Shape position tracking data
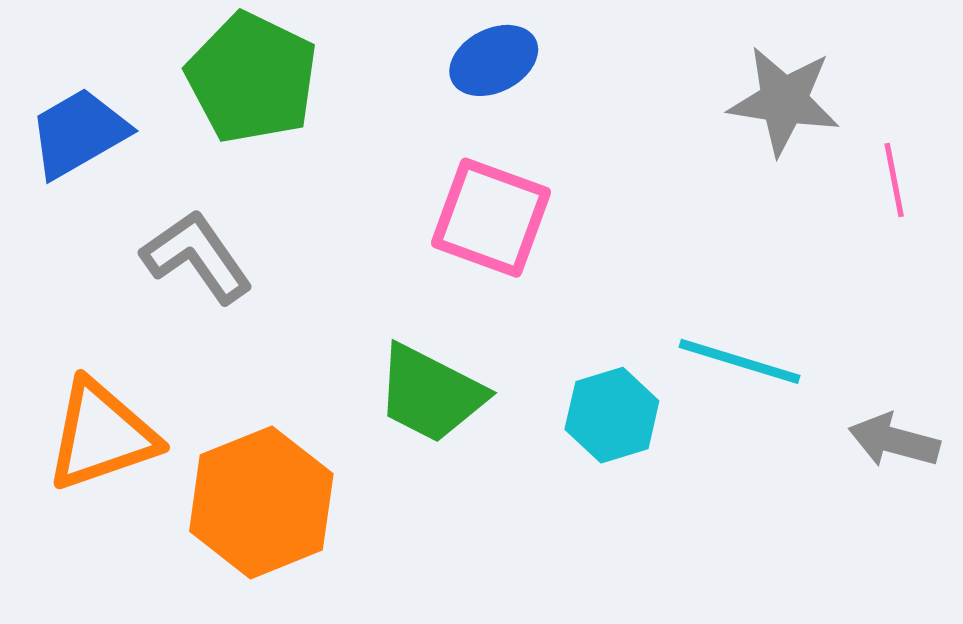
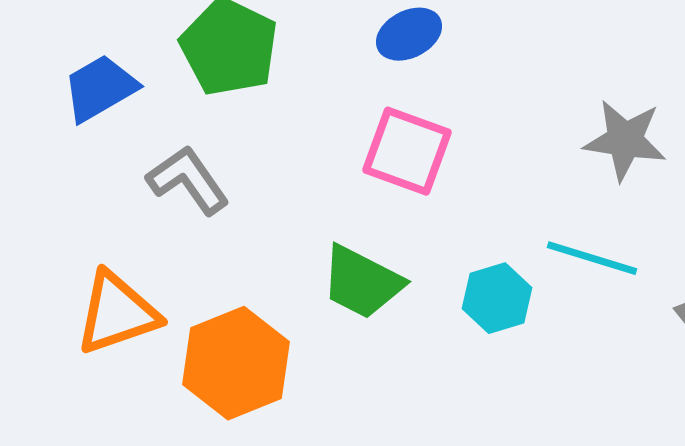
gray star: (784, 101) -> (625, 140), moved

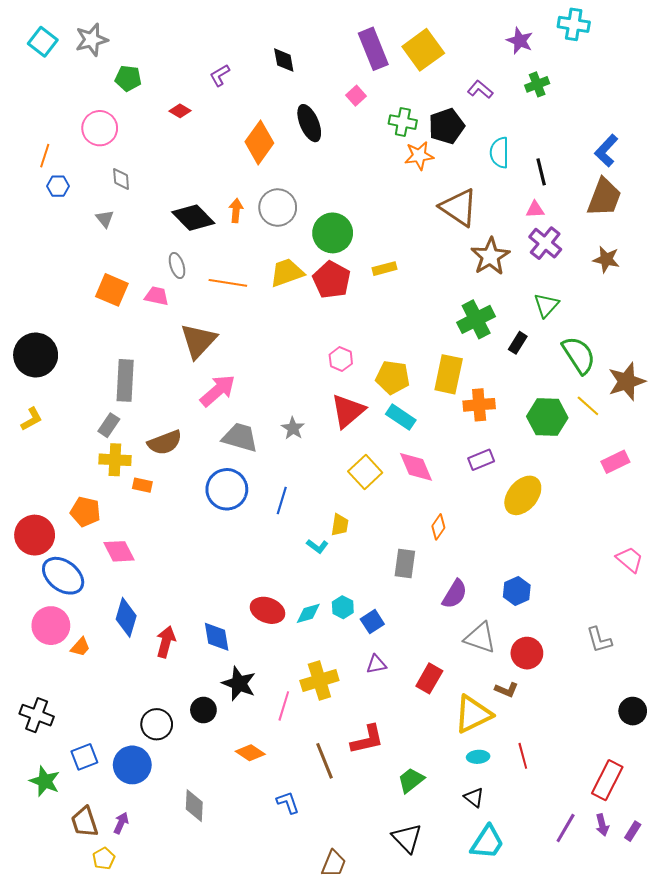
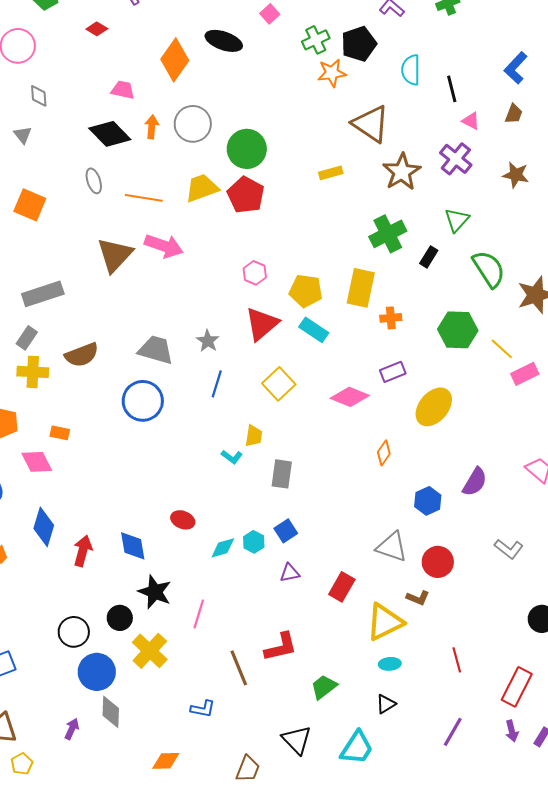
green cross: (403, 122) -> (316, 40), turned -36
black ellipse: (309, 123) -> (224, 41), turned -48
brown trapezoid: (604, 197) -> (514, 114), size x0.5
pink triangle: (535, 210) -> (471, 121), moved, turned 30
yellow rectangle: (384, 269) -> (331, 173), moved
pink trapezoid: (157, 296) -> (123, 90), moved
gray rectangle: (125, 380) -> (43, 294), turned 69
pink arrow: (218, 391) -> (164, 246), moved, turned 60
orange cross: (479, 405) -> (391, 318), size x0.7
yellow line: (588, 406) -> (502, 349), moved
pink diamond: (416, 467) -> (350, 397), moved, turned -45
orange rectangle: (142, 485) -> (60, 433), moved
blue line: (282, 500) -> (217, 384), moved
orange diamond: (438, 527) -> (384, 453), moved
gray rectangle: (405, 564) -> (282, 474), moved
purple semicircle: (455, 594) -> (475, 482), moved
cyan hexagon: (343, 607) -> (254, 542), moved
red ellipse: (268, 610) -> (183, 520), size x0.7
cyan diamond: (308, 613) -> (223, 548), moved
gray L-shape: (599, 640) -> (509, 549), turned -36
yellow cross: (319, 681) -> (150, 651), moved, turned -30
orange diamond: (250, 753) -> (166, 761), moved, turned -36
red line: (523, 756) -> (457, 660), moved
blue circle: (132, 765) -> (97, 672), moved
black triangle: (474, 797) -> (386, 704), turned 50
blue L-shape: (288, 803) -> (203, 709), turned 120
purple arrow: (121, 823) -> (72, 729), moved
purple line: (566, 828) -> (453, 732), moved
black triangle: (407, 838) -> (297, 740), moved
cyan trapezoid: (487, 842) -> (357, 748), moved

▶ **Work instructions**: Because pictures are not wanted, give every entry above again exactly without them.

▶ **Expected output**:
gray star: (784, 101) -> (625, 140), moved

green cross: (403, 122) -> (316, 40), turned -36
black ellipse: (309, 123) -> (224, 41), turned -48
brown trapezoid: (604, 197) -> (514, 114), size x0.5
pink triangle: (535, 210) -> (471, 121), moved, turned 30
yellow rectangle: (384, 269) -> (331, 173), moved
pink trapezoid: (157, 296) -> (123, 90), moved
gray rectangle: (125, 380) -> (43, 294), turned 69
pink arrow: (218, 391) -> (164, 246), moved, turned 60
orange cross: (479, 405) -> (391, 318), size x0.7
yellow line: (588, 406) -> (502, 349), moved
pink diamond: (416, 467) -> (350, 397), moved, turned -45
orange rectangle: (142, 485) -> (60, 433), moved
blue line: (282, 500) -> (217, 384), moved
orange diamond: (438, 527) -> (384, 453), moved
gray rectangle: (405, 564) -> (282, 474), moved
purple semicircle: (455, 594) -> (475, 482), moved
cyan hexagon: (343, 607) -> (254, 542), moved
red ellipse: (268, 610) -> (183, 520), size x0.7
cyan diamond: (308, 613) -> (223, 548), moved
gray L-shape: (599, 640) -> (509, 549), turned -36
yellow cross: (319, 681) -> (150, 651), moved, turned -30
orange diamond: (250, 753) -> (166, 761), moved, turned -36
red line: (523, 756) -> (457, 660), moved
blue circle: (132, 765) -> (97, 672), moved
black triangle: (474, 797) -> (386, 704), turned 50
blue L-shape: (288, 803) -> (203, 709), turned 120
purple arrow: (121, 823) -> (72, 729), moved
purple line: (566, 828) -> (453, 732), moved
black triangle: (407, 838) -> (297, 740), moved
cyan trapezoid: (487, 842) -> (357, 748), moved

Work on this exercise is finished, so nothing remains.